Problem details: Filter the listing below for "none" and report every line that has it.

Data provided:
==*==
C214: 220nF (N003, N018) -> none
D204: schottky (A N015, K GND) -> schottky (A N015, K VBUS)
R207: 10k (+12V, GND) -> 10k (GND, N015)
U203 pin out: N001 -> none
==*==
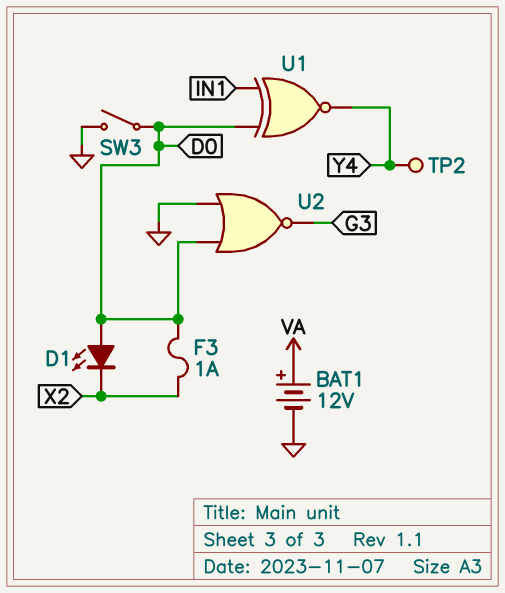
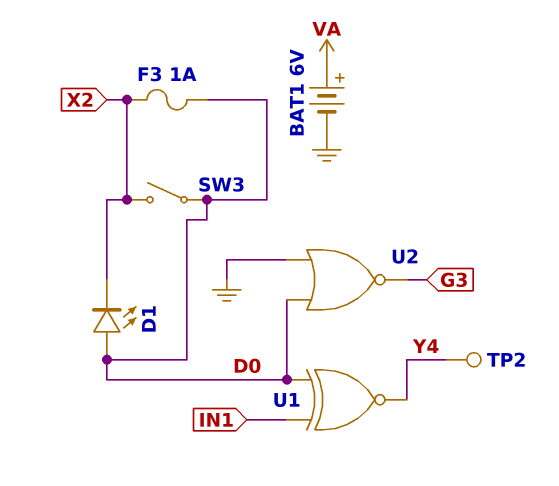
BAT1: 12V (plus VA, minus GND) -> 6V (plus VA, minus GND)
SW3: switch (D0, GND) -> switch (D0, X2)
==*==
Solution below:
C214: 220nF (N003, N018) -> none
U203 pin out: N001 -> none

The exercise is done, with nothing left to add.